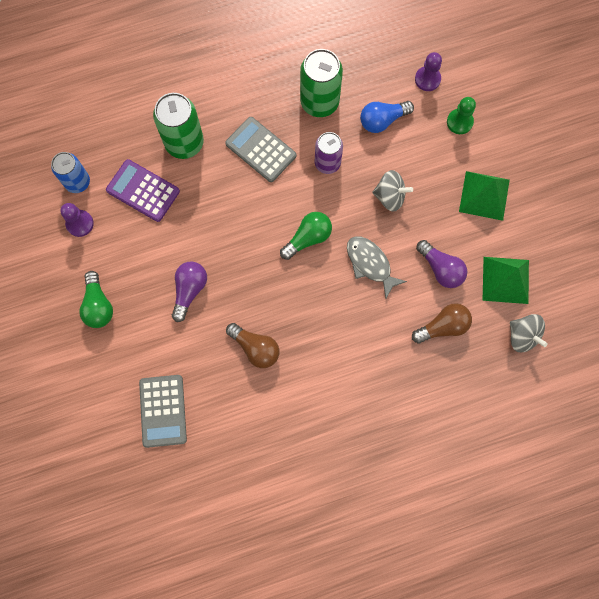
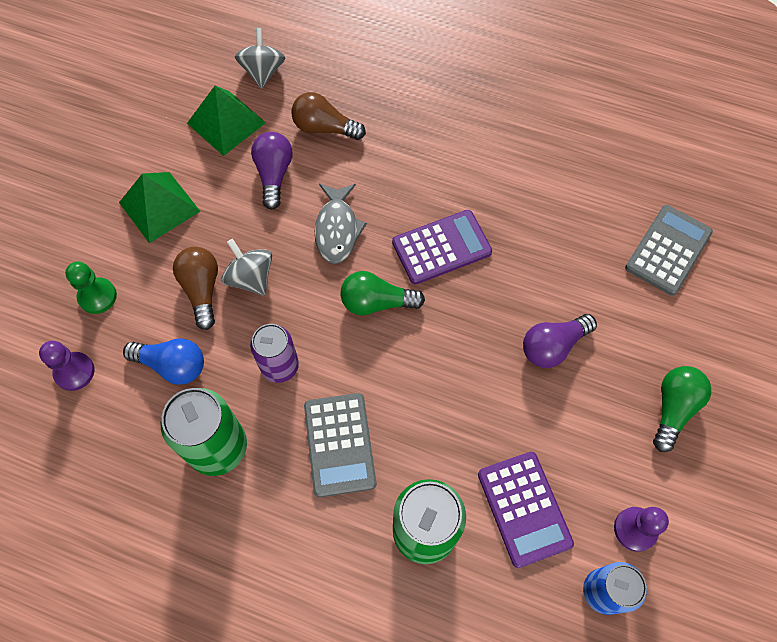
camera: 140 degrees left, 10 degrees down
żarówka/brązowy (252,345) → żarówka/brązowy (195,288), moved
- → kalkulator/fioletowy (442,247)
########
__Exercise description__.
Retype word for word all the material given above, and keep the pictures out.

__Answer__.
camera: 140 degrees left, 10 degrees down
żarówka/brązowy (252,345) → żarówka/brązowy (195,288), moved
- → kalkulator/fioletowy (442,247)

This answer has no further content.